▶ Given data:
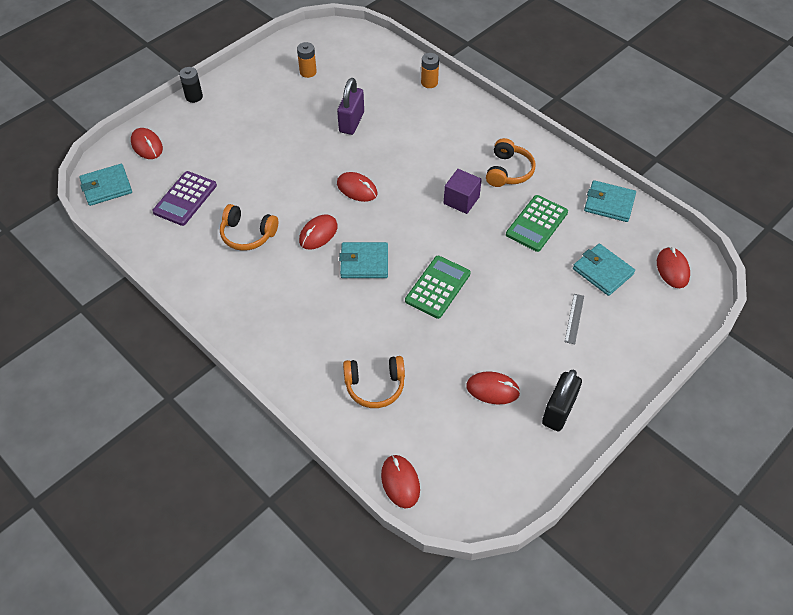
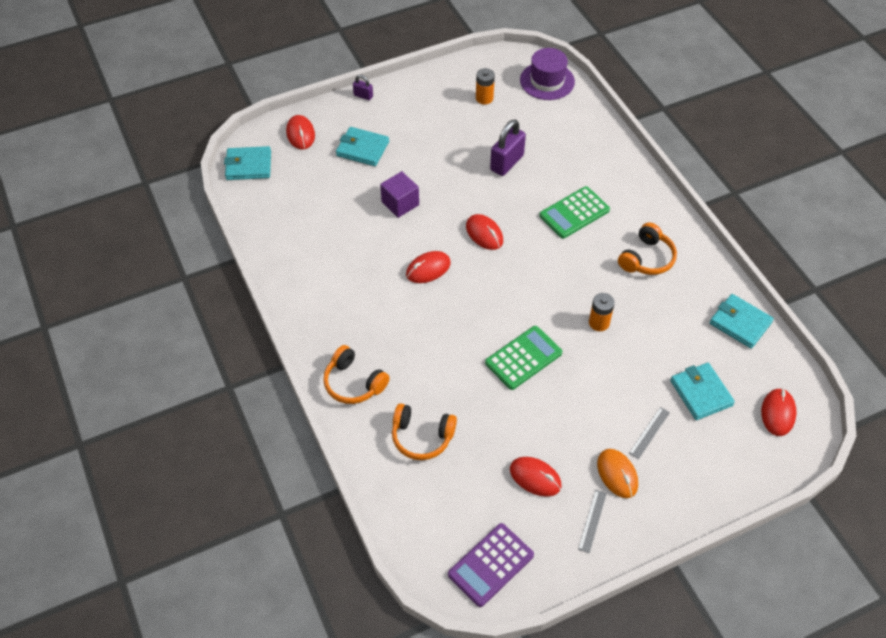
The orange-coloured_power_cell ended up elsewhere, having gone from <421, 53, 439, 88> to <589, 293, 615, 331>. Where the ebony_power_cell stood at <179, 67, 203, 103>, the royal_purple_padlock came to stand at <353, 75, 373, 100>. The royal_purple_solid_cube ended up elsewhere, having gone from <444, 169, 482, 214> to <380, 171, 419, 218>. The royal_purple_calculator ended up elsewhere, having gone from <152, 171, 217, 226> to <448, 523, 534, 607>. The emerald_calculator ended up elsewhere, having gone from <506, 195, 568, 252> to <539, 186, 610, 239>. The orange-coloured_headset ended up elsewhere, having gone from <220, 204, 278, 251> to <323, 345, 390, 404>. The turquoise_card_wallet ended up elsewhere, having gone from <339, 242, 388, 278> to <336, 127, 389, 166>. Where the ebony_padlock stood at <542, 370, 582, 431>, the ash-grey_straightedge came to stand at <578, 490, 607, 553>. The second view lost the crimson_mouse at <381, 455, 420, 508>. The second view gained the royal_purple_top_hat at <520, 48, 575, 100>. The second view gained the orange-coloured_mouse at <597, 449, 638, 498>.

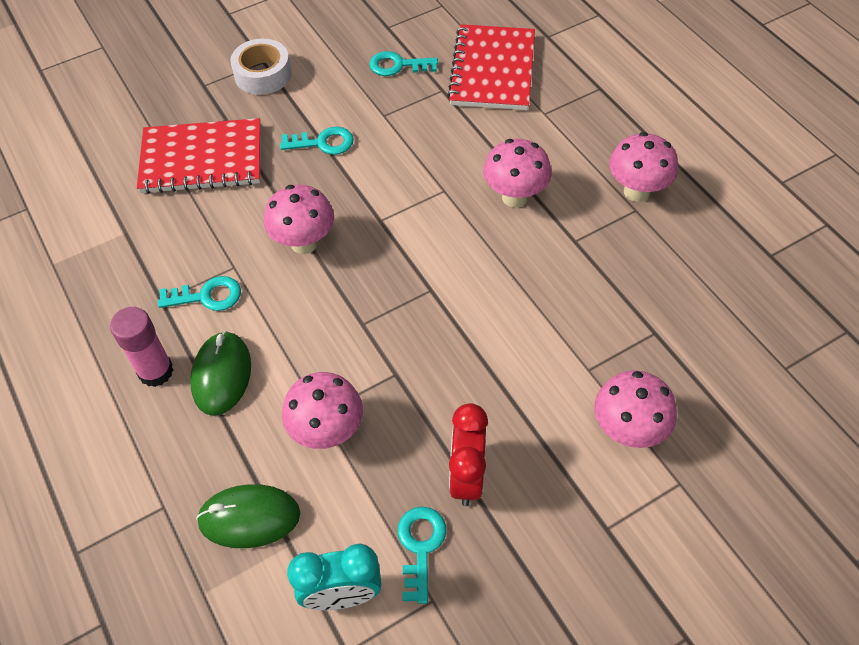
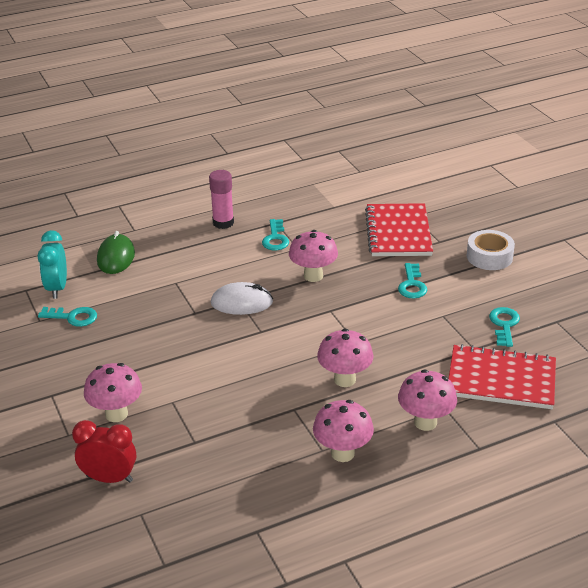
The second view lost the emerald_mouse at <190, 331, 251, 416>. The pink_mushroom ended up elsewhere, having gone from <282, 372, 363, 449> to <398, 370, 457, 431>. The crimson_clock ended up elsewhere, having gone from <449, 403, 488, 506> to <72, 420, 136, 483>. The second view gained the white_mouse at <211, 282, 273, 315>.

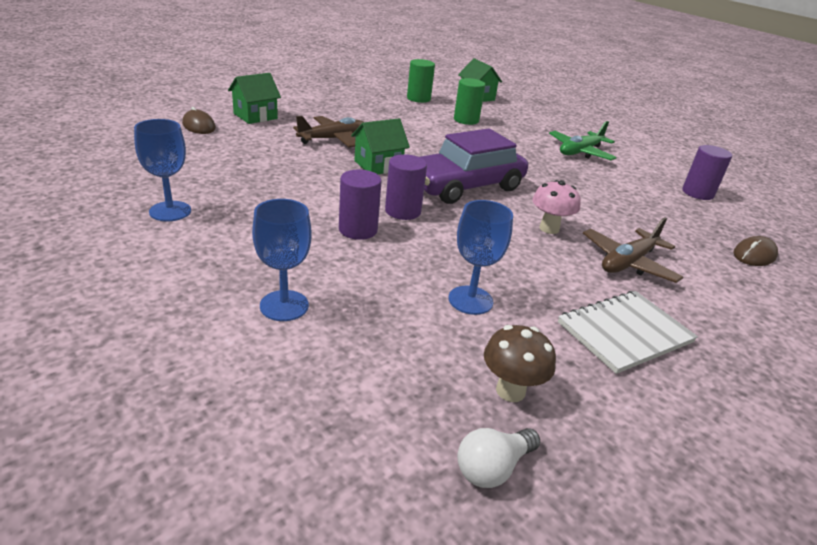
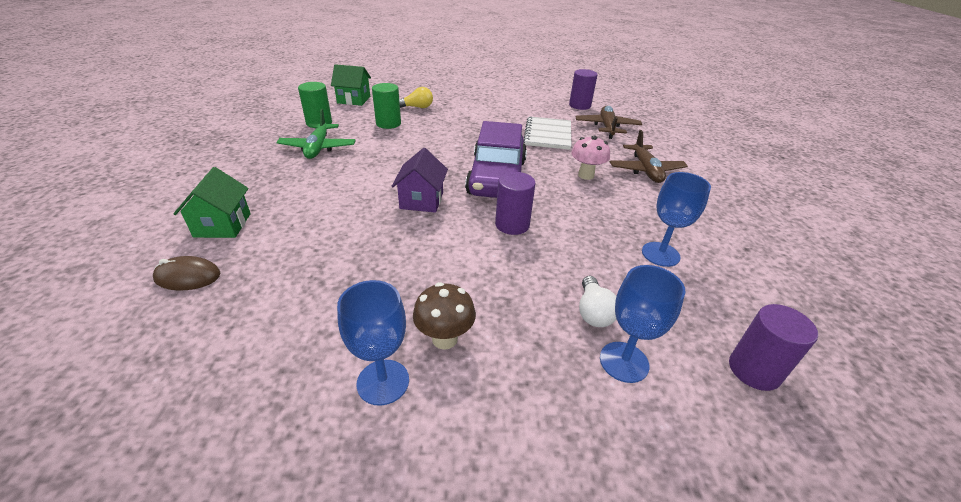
The dark_brown_aeroplane ended up elsewhere, having gone from <293, 116, 364, 147> to <576, 106, 642, 139>. What was the emerald_cottage at <351, 118, 410, 174> turned into the royal_purple_cottage at <392, 148, 448, 213>. The emerald_aeroplane ended up elsewhere, having gone from <549, 121, 617, 160> to <276, 109, 356, 159>. The royal_purple_cylinder ended up elsewhere, having gone from <339, 170, 382, 240> to <729, 304, 818, 391>. The second view lost the dark_brown_mouse at <734, 236, 778, 266>. The white_notebook ended up elsewhere, having gone from <558, 291, 698, 374> to <524, 116, 571, 150>. The dark_brown_mushroom ended up elsewhere, having gone from <484, 325, 556, 402> to <413, 282, 476, 350>. The white_light_bulb ended up elsewhere, having gone from <457, 428, 540, 488> to <579, 276, 617, 327>. The second view gained the bright_yellow_light_bulb at <399, 87, 433, 108>.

▶ Requirement:
Give back the material above exactly, with each picture removed.

▶ Response area:
The orange-coloured_power_cell ended up elsewhere, having gone from <421, 53, 439, 88> to <589, 293, 615, 331>. Where the ebony_power_cell stood at <179, 67, 203, 103>, the royal_purple_padlock came to stand at <353, 75, 373, 100>. The royal_purple_solid_cube ended up elsewhere, having gone from <444, 169, 482, 214> to <380, 171, 419, 218>. The royal_purple_calculator ended up elsewhere, having gone from <152, 171, 217, 226> to <448, 523, 534, 607>. The emerald_calculator ended up elsewhere, having gone from <506, 195, 568, 252> to <539, 186, 610, 239>. The orange-coloured_headset ended up elsewhere, having gone from <220, 204, 278, 251> to <323, 345, 390, 404>. The turquoise_card_wallet ended up elsewhere, having gone from <339, 242, 388, 278> to <336, 127, 389, 166>. Where the ebony_padlock stood at <542, 370, 582, 431>, the ash-grey_straightedge came to stand at <578, 490, 607, 553>. The second view lost the crimson_mouse at <381, 455, 420, 508>. The second view gained the royal_purple_top_hat at <520, 48, 575, 100>. The second view gained the orange-coloured_mouse at <597, 449, 638, 498>.

The second view lost the emerald_mouse at <190, 331, 251, 416>. The pink_mushroom ended up elsewhere, having gone from <282, 372, 363, 449> to <398, 370, 457, 431>. The crimson_clock ended up elsewhere, having gone from <449, 403, 488, 506> to <72, 420, 136, 483>. The second view gained the white_mouse at <211, 282, 273, 315>.

The dark_brown_aeroplane ended up elsewhere, having gone from <293, 116, 364, 147> to <576, 106, 642, 139>. What was the emerald_cottage at <351, 118, 410, 174> turned into the royal_purple_cottage at <392, 148, 448, 213>. The emerald_aeroplane ended up elsewhere, having gone from <549, 121, 617, 160> to <276, 109, 356, 159>. The royal_purple_cylinder ended up elsewhere, having gone from <339, 170, 382, 240> to <729, 304, 818, 391>. The second view lost the dark_brown_mouse at <734, 236, 778, 266>. The white_notebook ended up elsewhere, having gone from <558, 291, 698, 374> to <524, 116, 571, 150>. The dark_brown_mushroom ended up elsewhere, having gone from <484, 325, 556, 402> to <413, 282, 476, 350>. The white_light_bulb ended up elsewhere, having gone from <457, 428, 540, 488> to <579, 276, 617, 327>. The second view gained the bright_yellow_light_bulb at <399, 87, 433, 108>.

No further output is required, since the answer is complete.